Work required ▸ Whenever a line contains the string "door", copy it out of the entries.

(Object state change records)
____________________

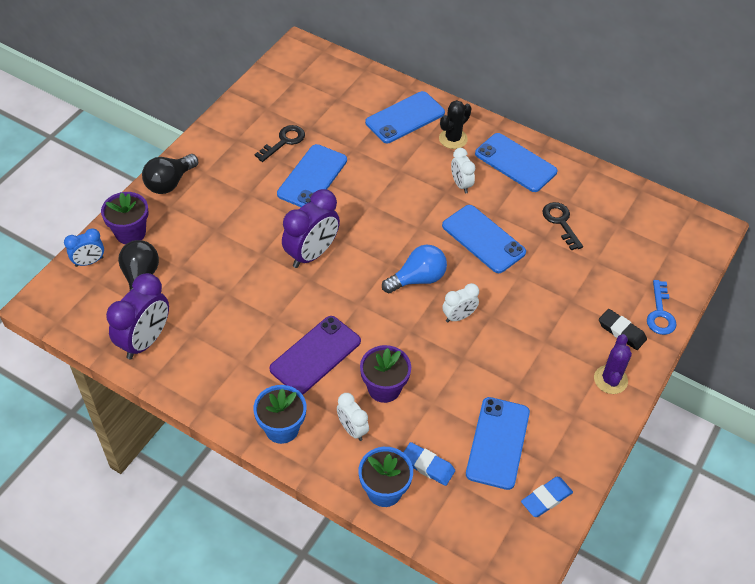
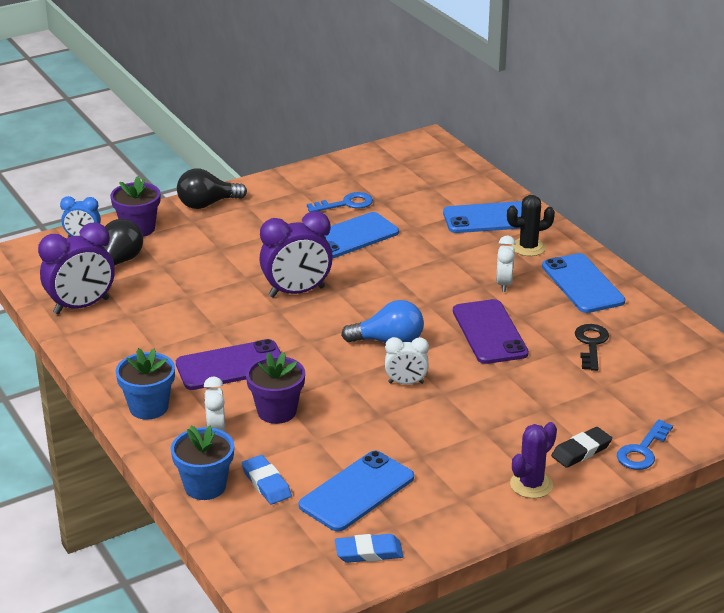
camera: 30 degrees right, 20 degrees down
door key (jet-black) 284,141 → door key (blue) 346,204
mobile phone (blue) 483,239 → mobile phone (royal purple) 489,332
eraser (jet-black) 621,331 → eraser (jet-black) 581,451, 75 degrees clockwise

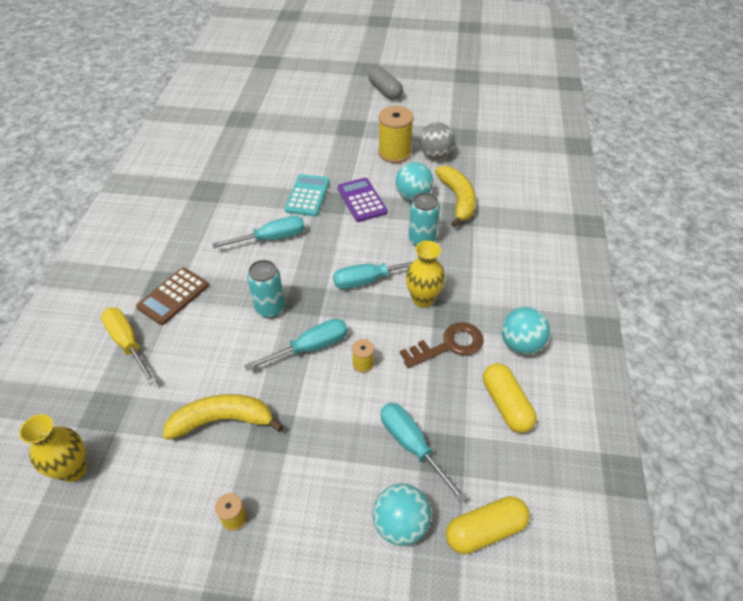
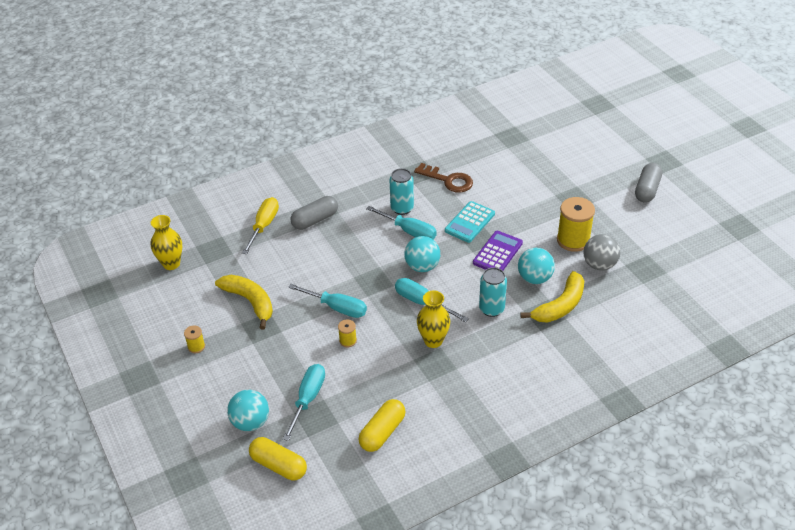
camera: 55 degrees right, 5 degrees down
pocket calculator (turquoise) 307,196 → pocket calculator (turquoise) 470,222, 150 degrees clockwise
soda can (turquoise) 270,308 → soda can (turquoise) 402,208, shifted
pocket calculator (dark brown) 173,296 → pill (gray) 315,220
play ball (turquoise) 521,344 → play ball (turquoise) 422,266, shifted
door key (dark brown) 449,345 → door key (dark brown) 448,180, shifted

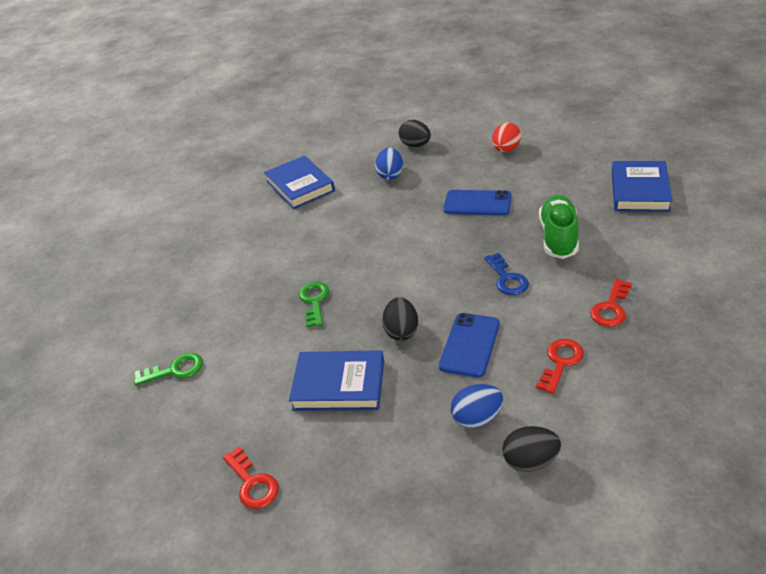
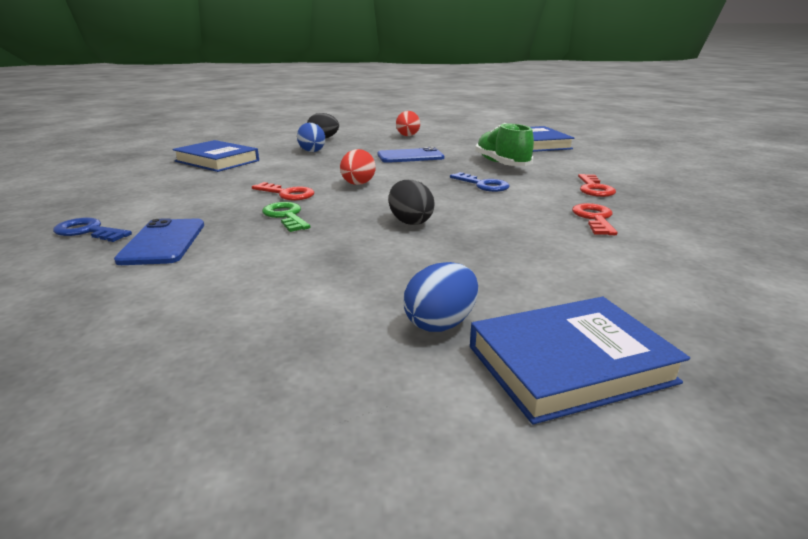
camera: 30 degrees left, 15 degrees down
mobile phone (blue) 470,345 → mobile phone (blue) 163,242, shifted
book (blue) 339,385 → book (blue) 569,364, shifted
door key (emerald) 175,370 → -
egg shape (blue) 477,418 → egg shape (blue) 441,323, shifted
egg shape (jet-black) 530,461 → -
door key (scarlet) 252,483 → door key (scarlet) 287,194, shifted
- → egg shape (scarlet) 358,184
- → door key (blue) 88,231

____________________

Written solution ▸
door key (jet-black) 284,141 → door key (blue) 346,204
door key (dark brown) 449,345 → door key (dark brown) 448,180, shifted
door key (emerald) 175,370 → -
door key (scarlet) 252,483 → door key (scarlet) 287,194, shifted
- → door key (blue) 88,231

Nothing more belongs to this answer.